→ ACTIVITY
Your task is to find every line in the records that holds the string "barco" and copy it.

Scene change data:
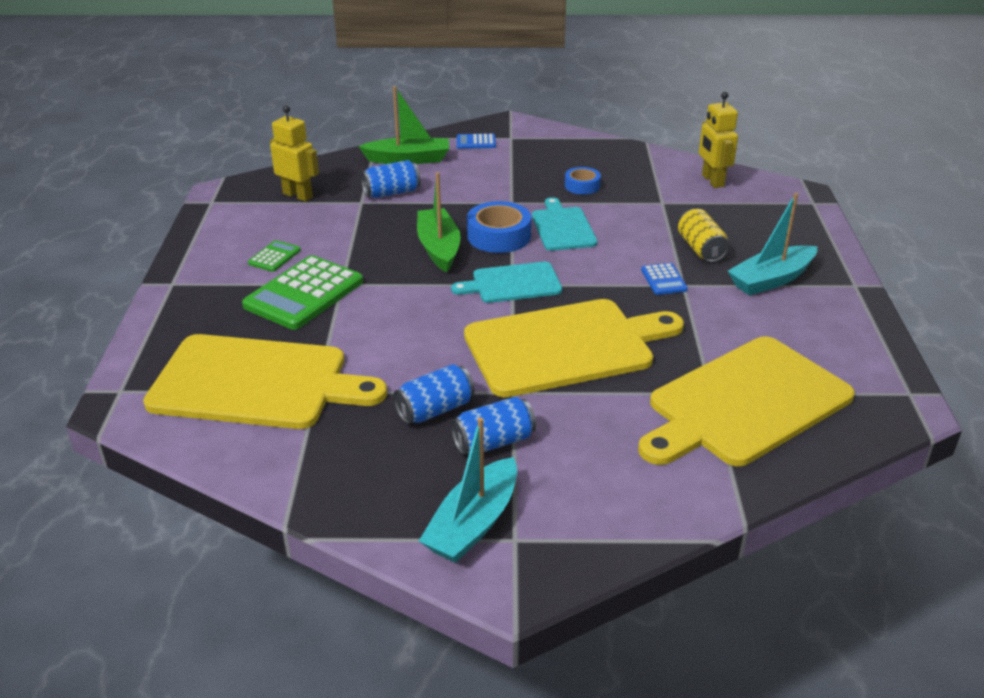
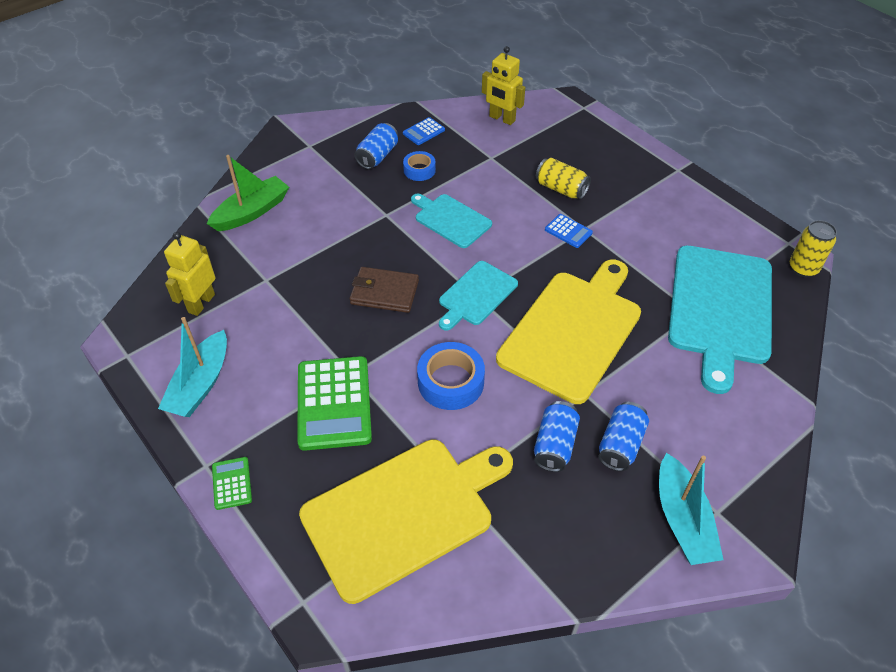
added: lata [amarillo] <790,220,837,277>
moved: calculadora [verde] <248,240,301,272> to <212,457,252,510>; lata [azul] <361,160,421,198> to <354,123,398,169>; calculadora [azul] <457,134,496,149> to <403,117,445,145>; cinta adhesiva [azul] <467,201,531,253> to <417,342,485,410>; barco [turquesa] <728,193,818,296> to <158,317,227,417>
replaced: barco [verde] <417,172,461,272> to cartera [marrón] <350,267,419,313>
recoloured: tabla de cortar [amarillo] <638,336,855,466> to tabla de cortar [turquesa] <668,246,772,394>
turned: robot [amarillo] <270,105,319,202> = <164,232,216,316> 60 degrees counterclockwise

→ OUTPUT OF THE EXERCISE
moved: calculadora [verde] <248,240,301,272> to <212,457,252,510>; lata [azul] <361,160,421,198> to <354,123,398,169>; calculadora [azul] <457,134,496,149> to <403,117,445,145>; cinta adhesiva [azul] <467,201,531,253> to <417,342,485,410>; barco [turquesa] <728,193,818,296> to <158,317,227,417>
replaced: barco [verde] <417,172,461,272> to cartera [marrón] <350,267,419,313>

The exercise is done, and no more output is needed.